(Stored items from a collection)
- Opening Delimiter -
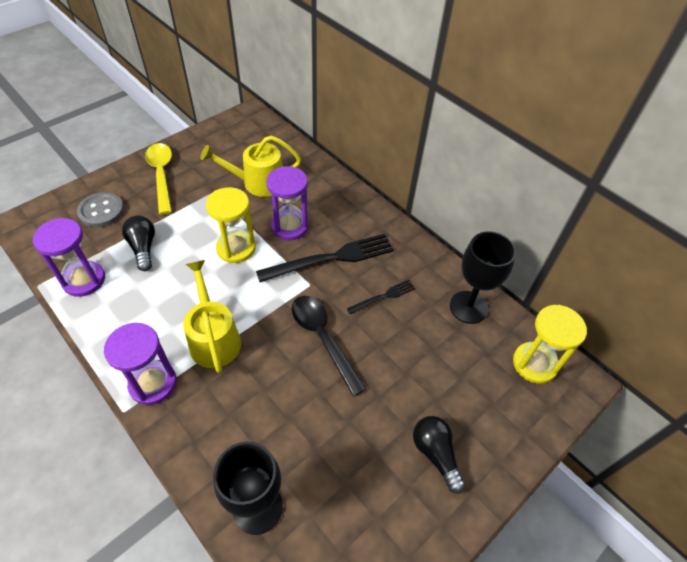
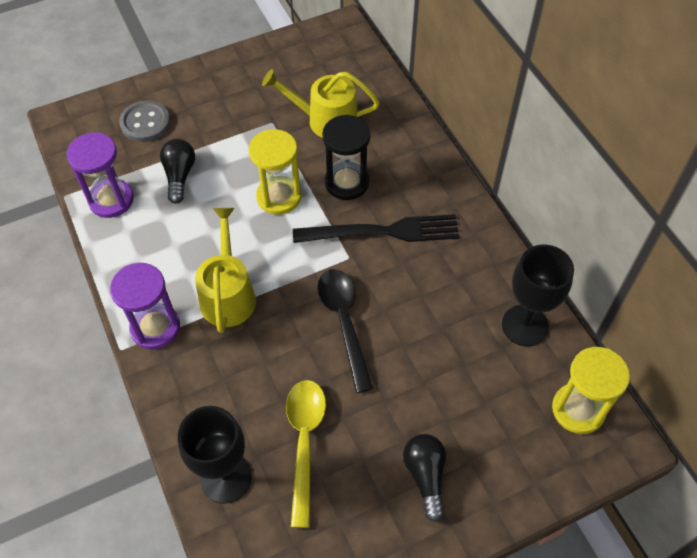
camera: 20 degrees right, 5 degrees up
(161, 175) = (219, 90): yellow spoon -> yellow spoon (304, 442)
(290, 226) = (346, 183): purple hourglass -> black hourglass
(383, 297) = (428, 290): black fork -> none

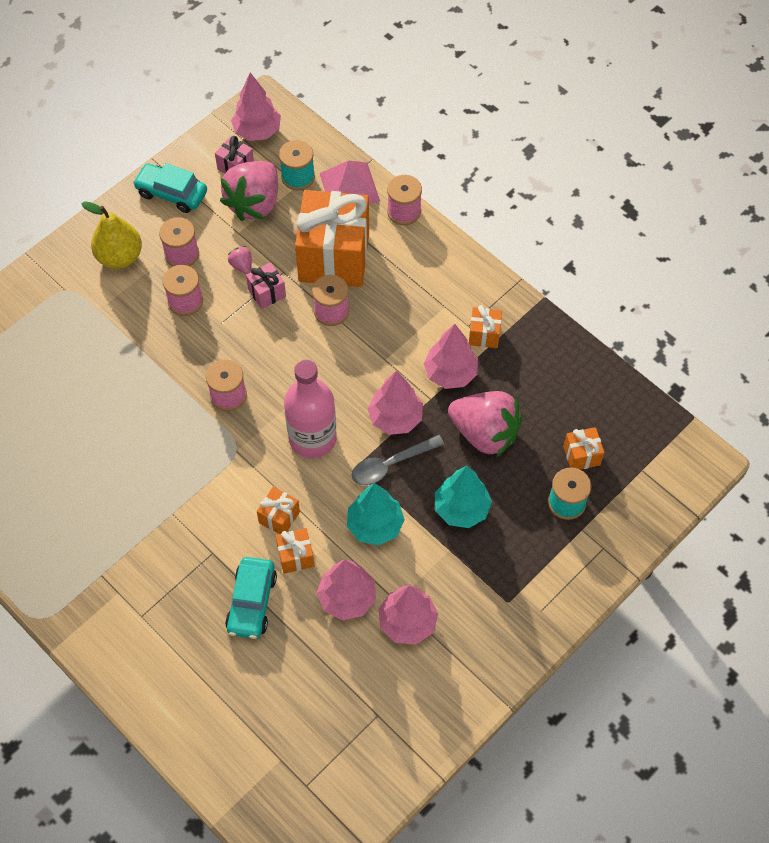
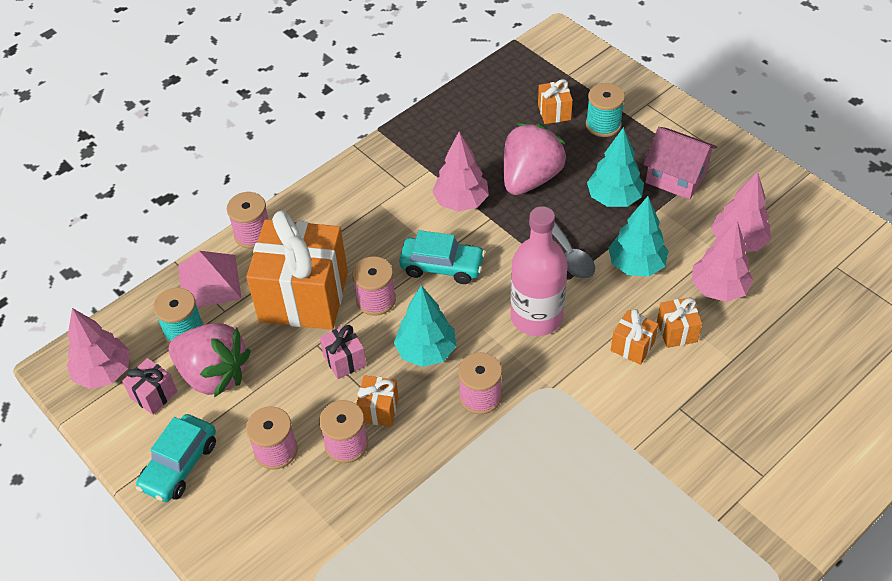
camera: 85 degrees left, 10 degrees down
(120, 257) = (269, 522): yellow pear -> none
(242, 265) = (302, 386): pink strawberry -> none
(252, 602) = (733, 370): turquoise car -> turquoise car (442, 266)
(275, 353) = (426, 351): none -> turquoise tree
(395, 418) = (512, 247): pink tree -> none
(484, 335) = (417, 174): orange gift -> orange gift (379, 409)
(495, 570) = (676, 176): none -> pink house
- Closing Delimiter -
> Exercise
Output the data exactly as it is, with the pictures dropped.

> Written answer
camera: 20 degrees right, 5 degrees up
(161, 175) = (219, 90): yellow spoon -> yellow spoon (304, 442)
(290, 226) = (346, 183): purple hourglass -> black hourglass
(383, 297) = (428, 290): black fork -> none

camera: 85 degrees left, 10 degrees down
(120, 257) = (269, 522): yellow pear -> none
(242, 265) = (302, 386): pink strawberry -> none
(252, 602) = (733, 370): turquoise car -> turquoise car (442, 266)
(275, 353) = (426, 351): none -> turquoise tree
(395, 418) = (512, 247): pink tree -> none
(484, 335) = (417, 174): orange gift -> orange gift (379, 409)
(495, 570) = (676, 176): none -> pink house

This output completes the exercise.